→ **SOURCE RECORDS**

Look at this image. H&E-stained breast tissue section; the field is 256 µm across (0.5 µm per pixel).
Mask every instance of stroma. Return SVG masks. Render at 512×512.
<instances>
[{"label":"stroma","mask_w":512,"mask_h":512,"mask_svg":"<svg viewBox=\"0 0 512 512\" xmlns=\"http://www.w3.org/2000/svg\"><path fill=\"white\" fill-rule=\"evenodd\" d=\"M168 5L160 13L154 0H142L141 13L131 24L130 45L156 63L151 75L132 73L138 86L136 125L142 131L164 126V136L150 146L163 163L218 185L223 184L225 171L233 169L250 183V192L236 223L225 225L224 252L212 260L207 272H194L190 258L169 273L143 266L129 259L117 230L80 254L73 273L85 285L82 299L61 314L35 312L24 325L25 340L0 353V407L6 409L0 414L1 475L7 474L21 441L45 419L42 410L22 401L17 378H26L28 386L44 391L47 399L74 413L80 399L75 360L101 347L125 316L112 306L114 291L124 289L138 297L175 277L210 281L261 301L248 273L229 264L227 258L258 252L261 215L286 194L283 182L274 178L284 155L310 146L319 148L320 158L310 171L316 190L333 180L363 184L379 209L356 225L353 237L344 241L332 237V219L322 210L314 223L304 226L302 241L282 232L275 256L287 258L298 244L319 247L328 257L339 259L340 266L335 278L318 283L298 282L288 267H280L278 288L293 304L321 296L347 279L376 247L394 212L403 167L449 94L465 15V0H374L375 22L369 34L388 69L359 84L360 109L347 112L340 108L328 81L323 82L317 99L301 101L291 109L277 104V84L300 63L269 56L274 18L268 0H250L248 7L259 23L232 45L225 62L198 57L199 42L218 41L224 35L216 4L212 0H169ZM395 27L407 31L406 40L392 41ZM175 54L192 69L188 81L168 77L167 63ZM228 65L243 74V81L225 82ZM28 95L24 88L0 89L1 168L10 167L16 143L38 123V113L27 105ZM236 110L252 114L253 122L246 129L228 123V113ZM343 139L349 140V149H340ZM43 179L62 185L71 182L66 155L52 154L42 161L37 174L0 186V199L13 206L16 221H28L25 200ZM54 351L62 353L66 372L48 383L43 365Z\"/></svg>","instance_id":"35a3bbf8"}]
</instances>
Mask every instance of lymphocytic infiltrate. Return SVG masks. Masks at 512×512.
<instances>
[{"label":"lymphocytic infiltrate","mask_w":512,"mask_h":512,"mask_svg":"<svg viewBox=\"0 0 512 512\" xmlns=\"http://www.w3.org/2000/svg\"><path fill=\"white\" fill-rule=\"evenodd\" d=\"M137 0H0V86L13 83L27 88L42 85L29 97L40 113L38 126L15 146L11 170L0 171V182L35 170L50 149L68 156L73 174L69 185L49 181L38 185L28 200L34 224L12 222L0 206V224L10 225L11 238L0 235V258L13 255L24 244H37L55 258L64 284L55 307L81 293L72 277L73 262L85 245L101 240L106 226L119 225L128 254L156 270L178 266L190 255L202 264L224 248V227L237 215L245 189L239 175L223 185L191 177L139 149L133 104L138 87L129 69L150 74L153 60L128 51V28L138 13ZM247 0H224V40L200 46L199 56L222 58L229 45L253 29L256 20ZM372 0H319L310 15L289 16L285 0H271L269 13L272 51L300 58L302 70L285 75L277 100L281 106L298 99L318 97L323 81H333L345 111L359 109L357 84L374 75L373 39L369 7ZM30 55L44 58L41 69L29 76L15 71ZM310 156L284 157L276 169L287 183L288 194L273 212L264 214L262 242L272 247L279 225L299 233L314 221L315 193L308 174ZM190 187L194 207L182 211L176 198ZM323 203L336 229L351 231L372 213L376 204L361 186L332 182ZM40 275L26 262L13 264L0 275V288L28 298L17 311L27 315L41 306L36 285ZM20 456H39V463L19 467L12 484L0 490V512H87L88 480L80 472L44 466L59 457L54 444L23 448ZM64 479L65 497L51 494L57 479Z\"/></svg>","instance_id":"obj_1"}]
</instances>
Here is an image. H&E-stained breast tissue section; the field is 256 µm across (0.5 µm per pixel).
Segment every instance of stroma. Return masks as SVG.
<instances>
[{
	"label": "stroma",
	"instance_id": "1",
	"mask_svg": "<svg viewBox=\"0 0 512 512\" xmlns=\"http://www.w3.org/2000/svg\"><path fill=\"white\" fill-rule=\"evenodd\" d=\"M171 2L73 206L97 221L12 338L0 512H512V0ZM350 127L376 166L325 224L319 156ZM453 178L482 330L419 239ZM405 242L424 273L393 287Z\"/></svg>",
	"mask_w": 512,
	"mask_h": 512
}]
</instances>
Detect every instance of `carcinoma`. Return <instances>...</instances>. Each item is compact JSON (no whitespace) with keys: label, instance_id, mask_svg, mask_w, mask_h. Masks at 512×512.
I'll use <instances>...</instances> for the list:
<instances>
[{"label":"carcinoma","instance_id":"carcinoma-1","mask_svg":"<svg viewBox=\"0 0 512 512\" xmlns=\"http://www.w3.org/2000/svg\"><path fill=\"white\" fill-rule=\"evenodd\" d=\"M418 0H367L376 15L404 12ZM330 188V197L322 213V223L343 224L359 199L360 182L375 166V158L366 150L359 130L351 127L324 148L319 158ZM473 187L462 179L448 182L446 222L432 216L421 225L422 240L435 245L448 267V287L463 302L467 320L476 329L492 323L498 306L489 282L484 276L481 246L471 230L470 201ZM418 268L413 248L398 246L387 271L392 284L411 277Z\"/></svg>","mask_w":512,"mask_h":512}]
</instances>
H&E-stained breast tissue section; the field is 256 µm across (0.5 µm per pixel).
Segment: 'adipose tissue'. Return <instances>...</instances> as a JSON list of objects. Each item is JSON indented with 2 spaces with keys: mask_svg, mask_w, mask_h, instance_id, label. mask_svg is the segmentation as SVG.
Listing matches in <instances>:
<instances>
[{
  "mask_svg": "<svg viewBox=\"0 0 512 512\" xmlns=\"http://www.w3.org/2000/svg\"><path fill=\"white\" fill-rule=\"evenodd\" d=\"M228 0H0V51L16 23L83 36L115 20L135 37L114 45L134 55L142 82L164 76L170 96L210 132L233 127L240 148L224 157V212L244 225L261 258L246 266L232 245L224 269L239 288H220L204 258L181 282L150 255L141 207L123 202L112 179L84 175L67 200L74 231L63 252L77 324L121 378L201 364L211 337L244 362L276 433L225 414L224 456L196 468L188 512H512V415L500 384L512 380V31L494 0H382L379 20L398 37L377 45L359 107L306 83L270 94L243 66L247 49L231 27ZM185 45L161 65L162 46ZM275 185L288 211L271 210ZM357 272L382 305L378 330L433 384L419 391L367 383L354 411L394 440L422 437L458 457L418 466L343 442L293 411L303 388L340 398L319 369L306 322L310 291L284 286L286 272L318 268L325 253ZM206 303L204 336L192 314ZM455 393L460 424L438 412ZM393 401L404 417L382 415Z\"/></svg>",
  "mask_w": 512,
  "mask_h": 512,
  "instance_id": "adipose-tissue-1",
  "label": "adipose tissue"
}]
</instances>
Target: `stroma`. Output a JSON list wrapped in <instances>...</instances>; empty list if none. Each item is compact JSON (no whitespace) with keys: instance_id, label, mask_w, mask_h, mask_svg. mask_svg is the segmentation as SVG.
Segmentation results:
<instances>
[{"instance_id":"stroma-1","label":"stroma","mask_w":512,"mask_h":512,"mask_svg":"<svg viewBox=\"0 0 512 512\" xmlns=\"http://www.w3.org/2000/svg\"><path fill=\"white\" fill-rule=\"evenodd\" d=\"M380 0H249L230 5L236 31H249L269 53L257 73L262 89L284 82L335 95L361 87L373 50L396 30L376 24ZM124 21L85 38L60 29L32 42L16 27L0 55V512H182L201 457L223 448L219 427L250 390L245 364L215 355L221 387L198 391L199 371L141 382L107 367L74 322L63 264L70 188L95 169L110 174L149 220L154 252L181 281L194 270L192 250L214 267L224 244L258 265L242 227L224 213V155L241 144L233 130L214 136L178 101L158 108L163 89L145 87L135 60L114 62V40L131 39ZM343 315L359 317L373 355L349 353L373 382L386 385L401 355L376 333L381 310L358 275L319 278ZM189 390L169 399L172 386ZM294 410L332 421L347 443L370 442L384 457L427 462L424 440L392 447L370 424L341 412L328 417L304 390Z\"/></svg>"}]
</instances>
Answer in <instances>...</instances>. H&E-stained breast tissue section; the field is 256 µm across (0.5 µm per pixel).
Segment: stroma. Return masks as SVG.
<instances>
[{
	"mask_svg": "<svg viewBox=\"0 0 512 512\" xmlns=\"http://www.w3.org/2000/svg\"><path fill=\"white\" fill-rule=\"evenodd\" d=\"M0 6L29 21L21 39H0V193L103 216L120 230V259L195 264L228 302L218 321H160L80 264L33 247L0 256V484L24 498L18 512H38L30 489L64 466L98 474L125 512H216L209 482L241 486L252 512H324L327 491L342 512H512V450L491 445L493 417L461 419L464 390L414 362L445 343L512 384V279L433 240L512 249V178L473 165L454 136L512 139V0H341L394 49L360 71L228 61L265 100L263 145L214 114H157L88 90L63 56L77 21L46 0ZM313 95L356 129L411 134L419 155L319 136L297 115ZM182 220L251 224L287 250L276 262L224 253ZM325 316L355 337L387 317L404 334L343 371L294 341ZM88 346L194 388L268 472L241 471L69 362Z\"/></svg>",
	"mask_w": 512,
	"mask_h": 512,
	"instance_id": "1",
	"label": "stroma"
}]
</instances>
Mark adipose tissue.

→ **YOUR TASK**
Look over the listing. Pull out every line with the string "stained" in it.

→ **SOLVED EXERCISE**
Look at this image. H&E-stained breast tissue section; the field is 256 µm across (0.5 µm per pixel).
Here is an image. H&E-stained breast tissue section; the field is 256 µm across (0.5 µm per pixel).
H&E-stained breast tissue section; the field is 256 µm across (0.5 µm per pixel).
Answer in <instances>...</instances>. H&E-stained breast tissue section; the field is 256 µm across (0.5 µm per pixel).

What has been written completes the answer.